Work to be completed: Repeat each entry as written and leave the images out of the copy.

Data listing:

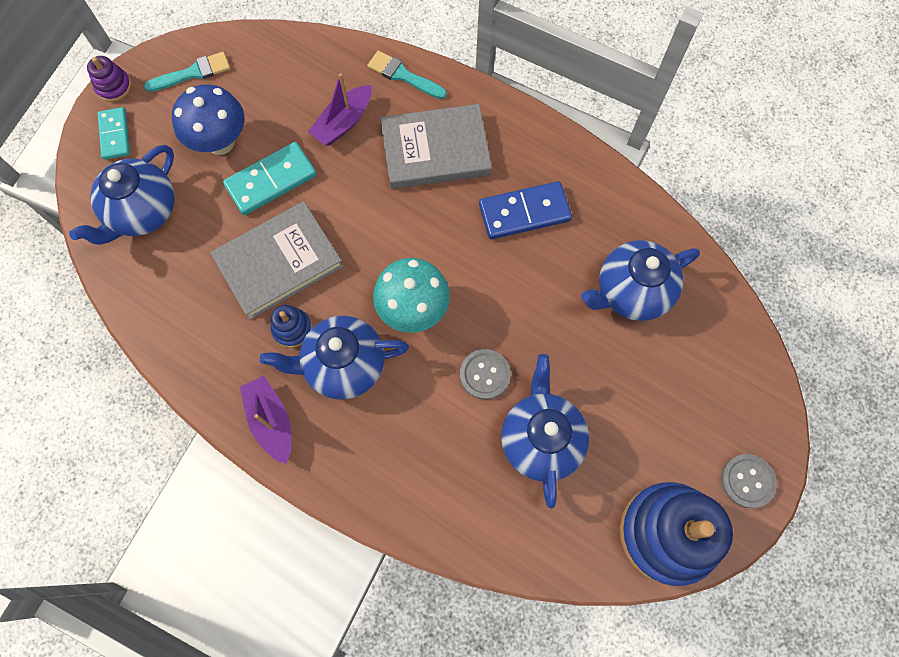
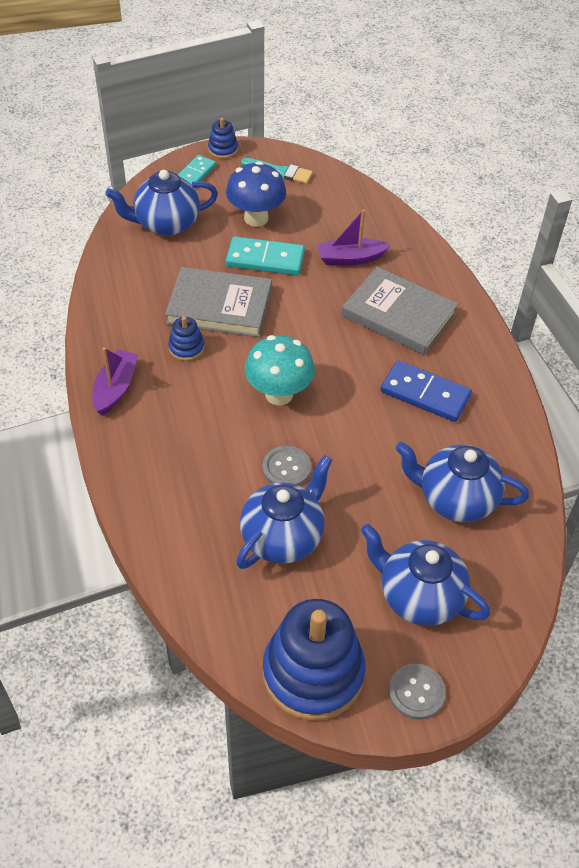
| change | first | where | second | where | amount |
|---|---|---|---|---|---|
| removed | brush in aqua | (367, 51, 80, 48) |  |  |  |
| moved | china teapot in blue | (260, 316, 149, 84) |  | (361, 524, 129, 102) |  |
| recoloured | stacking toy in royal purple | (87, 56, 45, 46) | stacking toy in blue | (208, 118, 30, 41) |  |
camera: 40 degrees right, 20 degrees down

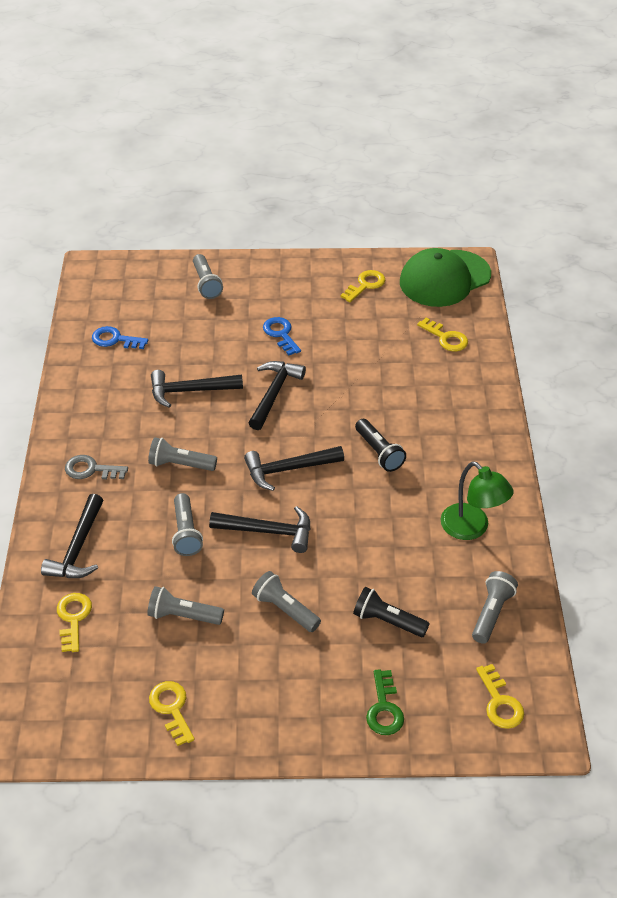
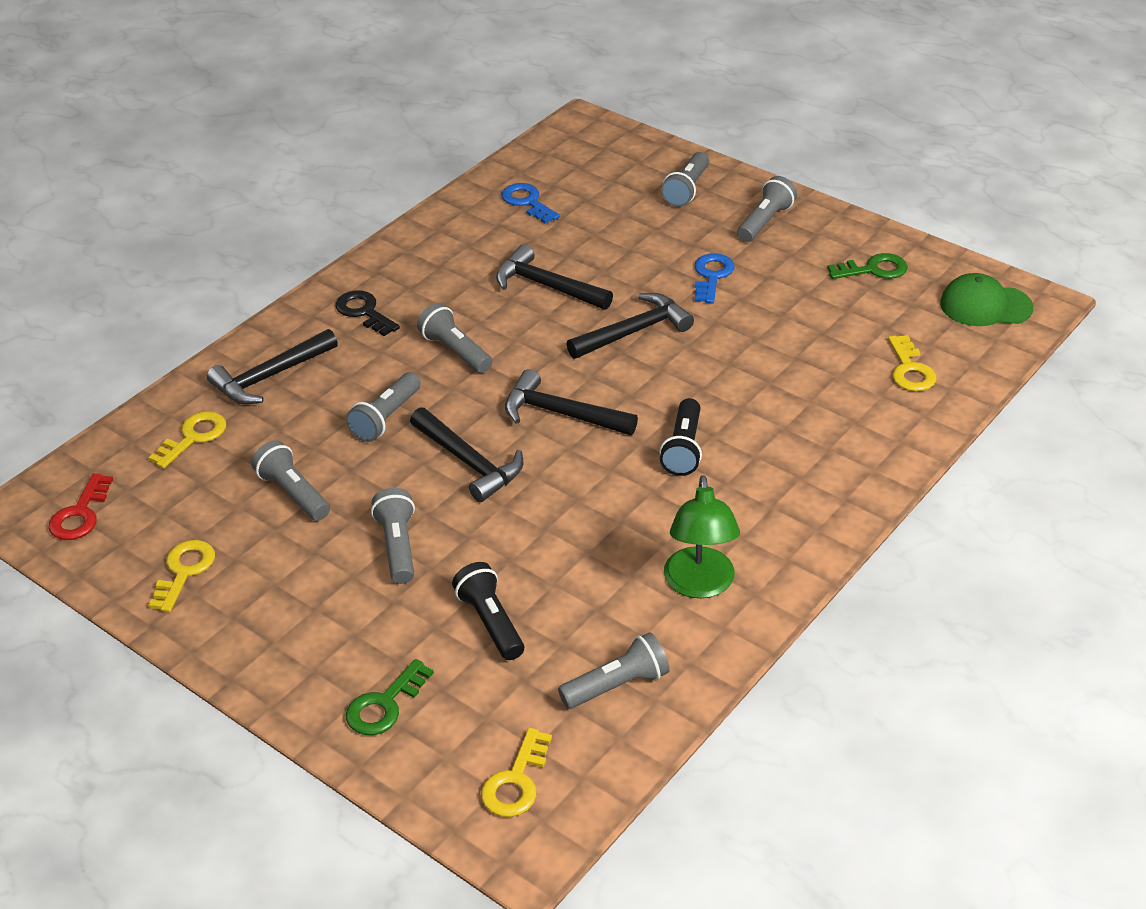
| change | first | where | second | where | amount |
|---|---|---|---|---|---|
| added |  |  | key in crimson | (49, 473, 64, 67) |  |
| added |  |  | torch in grey | (737, 176, 60, 66) |  |
| recoloured | key in grey | (65, 455, 63, 24) | key in jet-black | (336, 290, 64, 46) |  |
| recoloured | key in golden | (340, 270, 45, 32) | key in emerald | (827, 253, 81, 26) |  |
| resized | baseball cap in emerald | (400, 248, 91, 59) |  | (940, 273, 94, 53) | x0.62 |
camera: 40 degrees right, 5 degrees down

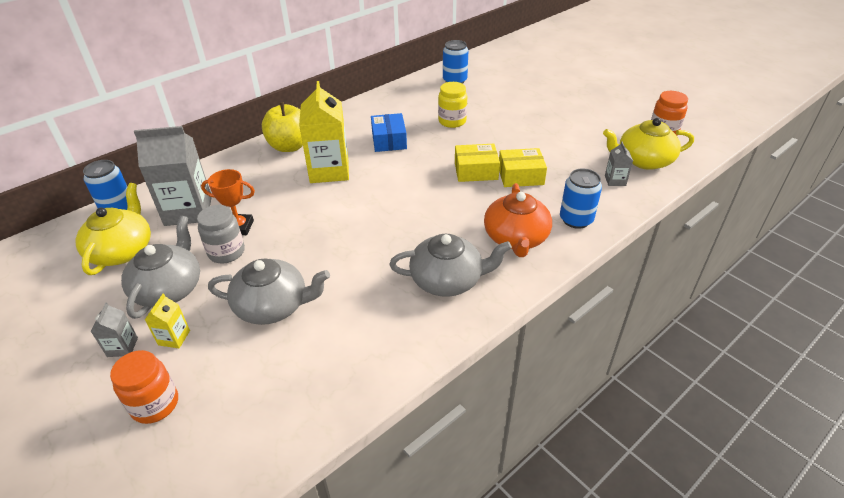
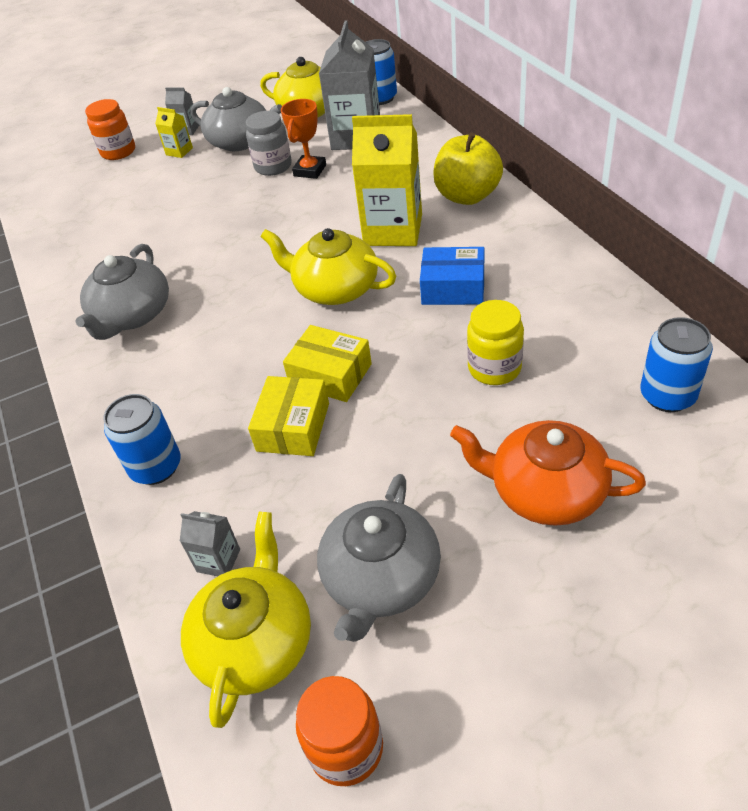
| change | first | where | second | where | amount |
|---|---|---|---|---|---|
| added |  |  | china teapot in golden | (261, 228, 135, 77) |  |
| moved | china teapot in grey | (208, 258, 122, 67) |  | (317, 474, 124, 168) |  |
| moved | china teapot in bright orange | (484, 183, 68, 74) |  | (450, 420, 196, 106) |  |
| turned | box in golden | (455, 144, 45, 38) |  | (283, 325, 89, 77) | 75 degrees counterclockwise |
camera: 110 degrees right, 5 degrees up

Written answer:
| change | first | where | second | where | amount |
|---|---|---|---|---|---|
| removed | brush in aqua | (367, 51, 80, 48) |  |  |  |
| moved | china teapot in blue | (260, 316, 149, 84) |  | (361, 524, 129, 102) |  |
| recoloured | stacking toy in royal purple | (87, 56, 45, 46) | stacking toy in blue | (208, 118, 30, 41) |  |
camera: 40 degrees right, 20 degrees down

| change | first | where | second | where | amount |
|---|---|---|---|---|---|
| added |  |  | key in crimson | (49, 473, 64, 67) |  |
| added |  |  | torch in grey | (737, 176, 60, 66) |  |
| recoloured | key in grey | (65, 455, 63, 24) | key in jet-black | (336, 290, 64, 46) |  |
| recoloured | key in golden | (340, 270, 45, 32) | key in emerald | (827, 253, 81, 26) |  |
| resized | baseball cap in emerald | (400, 248, 91, 59) |  | (940, 273, 94, 53) | x0.62 |
camera: 40 degrees right, 5 degrees down

| change | first | where | second | where | amount |
|---|---|---|---|---|---|
| added |  |  | china teapot in golden | (261, 228, 135, 77) |  |
| moved | china teapot in grey | (208, 258, 122, 67) |  | (317, 474, 124, 168) |  |
| moved | china teapot in bright orange | (484, 183, 68, 74) |  | (450, 420, 196, 106) |  |
| turned | box in golden | (455, 144, 45, 38) |  | (283, 325, 89, 77) | 75 degrees counterclockwise |
camera: 110 degrees right, 5 degrees up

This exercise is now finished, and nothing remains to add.